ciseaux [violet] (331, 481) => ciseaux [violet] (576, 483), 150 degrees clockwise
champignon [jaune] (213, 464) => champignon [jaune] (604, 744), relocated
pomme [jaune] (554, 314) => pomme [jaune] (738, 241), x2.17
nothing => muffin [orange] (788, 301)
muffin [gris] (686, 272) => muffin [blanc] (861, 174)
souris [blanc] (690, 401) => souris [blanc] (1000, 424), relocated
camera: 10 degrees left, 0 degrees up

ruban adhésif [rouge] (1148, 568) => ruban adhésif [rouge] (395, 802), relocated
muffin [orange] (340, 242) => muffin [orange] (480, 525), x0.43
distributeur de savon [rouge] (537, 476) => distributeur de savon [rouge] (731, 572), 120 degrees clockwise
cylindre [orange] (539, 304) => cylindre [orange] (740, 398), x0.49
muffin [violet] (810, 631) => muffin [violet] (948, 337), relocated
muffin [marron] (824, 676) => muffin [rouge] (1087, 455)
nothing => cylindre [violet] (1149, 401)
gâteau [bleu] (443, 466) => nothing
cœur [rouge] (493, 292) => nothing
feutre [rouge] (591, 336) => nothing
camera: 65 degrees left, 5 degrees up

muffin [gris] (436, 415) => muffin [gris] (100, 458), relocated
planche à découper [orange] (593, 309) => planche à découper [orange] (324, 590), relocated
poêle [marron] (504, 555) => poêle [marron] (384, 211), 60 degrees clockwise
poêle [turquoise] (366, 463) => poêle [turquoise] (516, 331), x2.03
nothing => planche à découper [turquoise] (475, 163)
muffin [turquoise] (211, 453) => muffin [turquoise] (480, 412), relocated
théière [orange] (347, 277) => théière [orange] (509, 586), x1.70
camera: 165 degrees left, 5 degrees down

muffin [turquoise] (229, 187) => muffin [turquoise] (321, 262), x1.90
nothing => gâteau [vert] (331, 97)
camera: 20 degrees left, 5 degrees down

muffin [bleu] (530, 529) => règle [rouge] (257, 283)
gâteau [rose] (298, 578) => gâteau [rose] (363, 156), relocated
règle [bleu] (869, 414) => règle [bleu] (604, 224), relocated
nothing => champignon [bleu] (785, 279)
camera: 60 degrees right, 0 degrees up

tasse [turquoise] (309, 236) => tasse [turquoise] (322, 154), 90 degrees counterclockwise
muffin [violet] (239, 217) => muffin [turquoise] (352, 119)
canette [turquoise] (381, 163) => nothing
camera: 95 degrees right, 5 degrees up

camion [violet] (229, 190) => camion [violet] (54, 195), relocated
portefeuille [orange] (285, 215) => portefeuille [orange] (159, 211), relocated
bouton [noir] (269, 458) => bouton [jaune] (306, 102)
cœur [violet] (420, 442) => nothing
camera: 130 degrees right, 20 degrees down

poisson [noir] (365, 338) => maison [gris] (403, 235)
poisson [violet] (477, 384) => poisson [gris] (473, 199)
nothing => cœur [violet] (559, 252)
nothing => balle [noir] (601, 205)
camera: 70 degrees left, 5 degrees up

◇ ◇ ◇

Task statement:
Begin at the line that has "champignon [jaune] (213, 464)" in the entries above; stop after the line that has "souris [blanc] (690, 401)". Transcribe exactly those lines and no others.

Response:
champignon [jaune] (213, 464) => champignon [jaune] (604, 744), relocated
pomme [jaune] (554, 314) => pomme [jaune] (738, 241), x2.17
nothing => muffin [orange] (788, 301)
muffin [gris] (686, 272) => muffin [blanc] (861, 174)
souris [blanc] (690, 401) => souris [blanc] (1000, 424), relocated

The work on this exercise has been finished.